Task requirements: Please print each of the entries below exactly.

++++ Data for processing

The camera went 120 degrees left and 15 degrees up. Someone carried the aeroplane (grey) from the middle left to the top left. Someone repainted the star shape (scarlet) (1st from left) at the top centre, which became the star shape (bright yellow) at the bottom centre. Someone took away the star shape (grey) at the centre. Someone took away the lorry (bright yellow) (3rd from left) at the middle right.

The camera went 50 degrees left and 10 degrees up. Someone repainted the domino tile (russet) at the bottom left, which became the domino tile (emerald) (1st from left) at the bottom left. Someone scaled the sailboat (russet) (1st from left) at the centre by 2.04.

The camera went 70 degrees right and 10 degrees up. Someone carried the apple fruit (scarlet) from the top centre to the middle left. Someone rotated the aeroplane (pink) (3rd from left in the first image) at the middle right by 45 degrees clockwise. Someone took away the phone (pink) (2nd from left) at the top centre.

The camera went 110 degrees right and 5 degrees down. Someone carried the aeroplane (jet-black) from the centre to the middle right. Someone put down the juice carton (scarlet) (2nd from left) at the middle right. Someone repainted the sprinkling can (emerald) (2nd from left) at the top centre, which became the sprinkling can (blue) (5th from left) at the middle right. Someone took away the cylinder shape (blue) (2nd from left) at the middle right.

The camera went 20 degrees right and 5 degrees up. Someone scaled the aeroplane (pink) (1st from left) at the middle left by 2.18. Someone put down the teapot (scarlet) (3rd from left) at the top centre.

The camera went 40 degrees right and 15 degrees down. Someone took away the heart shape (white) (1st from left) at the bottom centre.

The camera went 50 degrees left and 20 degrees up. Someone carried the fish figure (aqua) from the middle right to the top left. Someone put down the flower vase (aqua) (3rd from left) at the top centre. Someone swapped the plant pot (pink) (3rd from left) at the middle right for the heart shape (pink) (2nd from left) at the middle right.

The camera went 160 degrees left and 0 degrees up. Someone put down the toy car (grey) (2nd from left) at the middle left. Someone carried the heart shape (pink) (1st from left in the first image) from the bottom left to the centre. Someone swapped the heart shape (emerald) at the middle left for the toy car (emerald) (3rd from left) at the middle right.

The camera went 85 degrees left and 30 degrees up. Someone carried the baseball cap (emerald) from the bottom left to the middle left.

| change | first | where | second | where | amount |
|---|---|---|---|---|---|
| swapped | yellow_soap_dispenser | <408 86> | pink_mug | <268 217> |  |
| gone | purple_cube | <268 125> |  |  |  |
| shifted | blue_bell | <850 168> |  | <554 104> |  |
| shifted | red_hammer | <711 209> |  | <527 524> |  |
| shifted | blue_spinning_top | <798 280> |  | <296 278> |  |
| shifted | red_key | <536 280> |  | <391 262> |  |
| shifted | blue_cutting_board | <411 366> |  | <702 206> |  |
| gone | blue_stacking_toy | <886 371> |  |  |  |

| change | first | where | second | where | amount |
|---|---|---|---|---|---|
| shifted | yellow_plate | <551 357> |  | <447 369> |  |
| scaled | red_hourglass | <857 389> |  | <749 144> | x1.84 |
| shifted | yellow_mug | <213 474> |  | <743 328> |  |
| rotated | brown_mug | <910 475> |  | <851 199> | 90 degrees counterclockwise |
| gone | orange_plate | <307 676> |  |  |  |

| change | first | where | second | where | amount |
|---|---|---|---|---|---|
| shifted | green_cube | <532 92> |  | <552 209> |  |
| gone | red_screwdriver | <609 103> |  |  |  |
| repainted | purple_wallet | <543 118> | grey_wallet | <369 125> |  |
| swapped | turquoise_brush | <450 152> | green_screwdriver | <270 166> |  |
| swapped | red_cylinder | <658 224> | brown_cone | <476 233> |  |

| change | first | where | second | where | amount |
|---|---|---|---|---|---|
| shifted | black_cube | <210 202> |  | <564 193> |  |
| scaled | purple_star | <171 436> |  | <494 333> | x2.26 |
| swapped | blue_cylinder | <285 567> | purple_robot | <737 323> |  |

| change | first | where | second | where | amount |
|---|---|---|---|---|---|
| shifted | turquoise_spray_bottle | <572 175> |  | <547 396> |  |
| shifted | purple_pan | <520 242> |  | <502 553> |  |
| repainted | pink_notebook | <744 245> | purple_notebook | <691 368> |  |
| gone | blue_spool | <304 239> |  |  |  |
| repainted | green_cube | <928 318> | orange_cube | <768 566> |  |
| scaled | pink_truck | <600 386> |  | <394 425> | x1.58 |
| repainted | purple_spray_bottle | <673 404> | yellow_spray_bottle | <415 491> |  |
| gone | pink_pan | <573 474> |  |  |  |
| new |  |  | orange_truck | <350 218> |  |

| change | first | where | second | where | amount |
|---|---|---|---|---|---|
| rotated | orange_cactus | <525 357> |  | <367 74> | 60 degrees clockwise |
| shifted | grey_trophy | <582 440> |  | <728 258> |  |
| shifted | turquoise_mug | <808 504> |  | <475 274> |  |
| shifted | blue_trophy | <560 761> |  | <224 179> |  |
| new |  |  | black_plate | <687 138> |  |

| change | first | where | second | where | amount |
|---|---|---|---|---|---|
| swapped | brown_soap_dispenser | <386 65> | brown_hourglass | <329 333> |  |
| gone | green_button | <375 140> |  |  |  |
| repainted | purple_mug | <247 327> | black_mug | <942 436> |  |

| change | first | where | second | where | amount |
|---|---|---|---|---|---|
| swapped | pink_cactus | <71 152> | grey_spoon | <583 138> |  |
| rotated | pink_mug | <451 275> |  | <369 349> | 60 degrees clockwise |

++++++++

Reply:
The camera went 120 degrees left and 15 degrees up. Someone carried the aeroplane (grey) from the middle left to the top left. Someone repainted the star shape (scarlet) (1st from left) at the top centre, which became the star shape (bright yellow) at the bottom centre. Someone took away the star shape (grey) at the centre. Someone took away the lorry (bright yellow) (3rd from left) at the middle right.

The camera went 50 degrees left and 10 degrees up. Someone repainted the domino tile (russet) at the bottom left, which became the domino tile (emerald) (1st from left) at the bottom left. Someone scaled the sailboat (russet) (1st from left) at the centre by 2.04.

The camera went 70 degrees right and 10 degrees up. Someone carried the apple fruit (scarlet) from the top centre to the middle left. Someone rotated the aeroplane (pink) (3rd from left in the first image) at the middle right by 45 degrees clockwise. Someone took away the phone (pink) (2nd from left) at the top centre.

The camera went 110 degrees right and 5 degrees down. Someone carried the aeroplane (jet-black) from the centre to the middle right. Someone put down the juice carton (scarlet) (2nd from left) at the middle right. Someone repainted the sprinkling can (emerald) (2nd from left) at the top centre, which became the sprinkling can (blue) (5th from left) at the middle right. Someone took away the cylinder shape (blue) (2nd from left) at the middle right.

The camera went 20 degrees right and 5 degrees up. Someone scaled the aeroplane (pink) (1st from left) at the middle left by 2.18. Someone put down the teapot (scarlet) (3rd from left) at the top centre.

The camera went 40 degrees right and 15 degrees down. Someone took away the heart shape (white) (1st from left) at the bottom centre.

The camera went 50 degrees left and 20 degrees up. Someone carried the fish figure (aqua) from the middle right to the top left. Someone put down the flower vase (aqua) (3rd from left) at the top centre. Someone swapped the plant pot (pink) (3rd from left) at the middle right for the heart shape (pink) (2nd from left) at the middle right.

The camera went 160 degrees left and 0 degrees up. Someone put down the toy car (grey) (2nd from left) at the middle left. Someone carried the heart shape (pink) (1st from left in the first image) from the bottom left to the centre. Someone swapped the heart shape (emerald) at the middle left for the toy car (emerald) (3rd from left) at the middle right.

The camera went 85 degrees left and 30 degrees up. Someone carried the baseball cap (emerald) from the bottom left to the middle left.

| change | first | where | second | where | amount |
|---|---|---|---|---|---|
| swapped | yellow_soap_dispenser | <408 86> | pink_mug | <268 217> |  |
| gone | purple_cube | <268 125> |  |  |  |
| shifted | blue_bell | <850 168> |  | <554 104> |  |
| shifted | red_hammer | <711 209> |  | <527 524> |  |
| shifted | blue_spinning_top | <798 280> |  | <296 278> |  |
| shifted | red_key | <536 280> |  | <391 262> |  |
| shifted | blue_cutting_board | <411 366> |  | <702 206> |  |
| gone | blue_stacking_toy | <886 371> |  |  |  |

| change | first | where | second | where | amount |
|---|---|---|---|---|---|
| shifted | yellow_plate | <551 357> |  | <447 369> |  |
| scaled | red_hourglass | <857 389> |  | <749 144> | x1.84 |
| shifted | yellow_mug | <213 474> |  | <743 328> |  |
| rotated | brown_mug | <910 475> |  | <851 199> | 90 degrees counterclockwise |
| gone | orange_plate | <307 676> |  |  |  |

| change | first | where | second | where | amount |
|---|---|---|---|---|---|
| shifted | green_cube | <532 92> |  | <552 209> |  |
| gone | red_screwdriver | <609 103> |  |  |  |
| repainted | purple_wallet | <543 118> | grey_wallet | <369 125> |  |
| swapped | turquoise_brush | <450 152> | green_screwdriver | <270 166> |  |
| swapped | red_cylinder | <658 224> | brown_cone | <476 233> |  |

| change | first | where | second | where | amount |
|---|---|---|---|---|---|
| shifted | black_cube | <210 202> |  | <564 193> |  |
| scaled | purple_star | <171 436> |  | <494 333> | x2.26 |
| swapped | blue_cylinder | <285 567> | purple_robot | <737 323> |  |

| change | first | where | second | where | amount |
|---|---|---|---|---|---|
| shifted | turquoise_spray_bottle | <572 175> |  | <547 396> |  |
| shifted | purple_pan | <520 242> |  | <502 553> |  |
| repainted | pink_notebook | <744 245> | purple_notebook | <691 368> |  |
| gone | blue_spool | <304 239> |  |  |  |
| repainted | green_cube | <928 318> | orange_cube | <768 566> |  |
| scaled | pink_truck | <600 386> |  | <394 425> | x1.58 |
| repainted | purple_spray_bottle | <673 404> | yellow_spray_bottle | <415 491> |  |
| gone | pink_pan | <573 474> |  |  |  |
| new |  |  | orange_truck | <350 218> |  |

| change | first | where | second | where | amount |
|---|---|---|---|---|---|
| rotated | orange_cactus | <525 357> |  | <367 74> | 60 degrees clockwise |
| shifted | grey_trophy | <582 440> |  | <728 258> |  |
| shifted | turquoise_mug | <808 504> |  | <475 274> |  |
| shifted | blue_trophy | <560 761> |  | <224 179> |  |
| new |  |  | black_plate | <687 138> |  |

| change | first | where | second | where | amount |
|---|---|---|---|---|---|
| swapped | brown_soap_dispenser | <386 65> | brown_hourglass | <329 333> |  |
| gone | green_button | <375 140> |  |  |  |
| repainted | purple_mug | <247 327> | black_mug | <942 436> |  |

| change | first | where | second | where | amount |
|---|---|---|---|---|---|
| swapped | pink_cactus | <71 152> | grey_spoon | <583 138> |  |
| rotated | pink_mug | <451 275> |  | <369 349> | 60 degrees clockwise |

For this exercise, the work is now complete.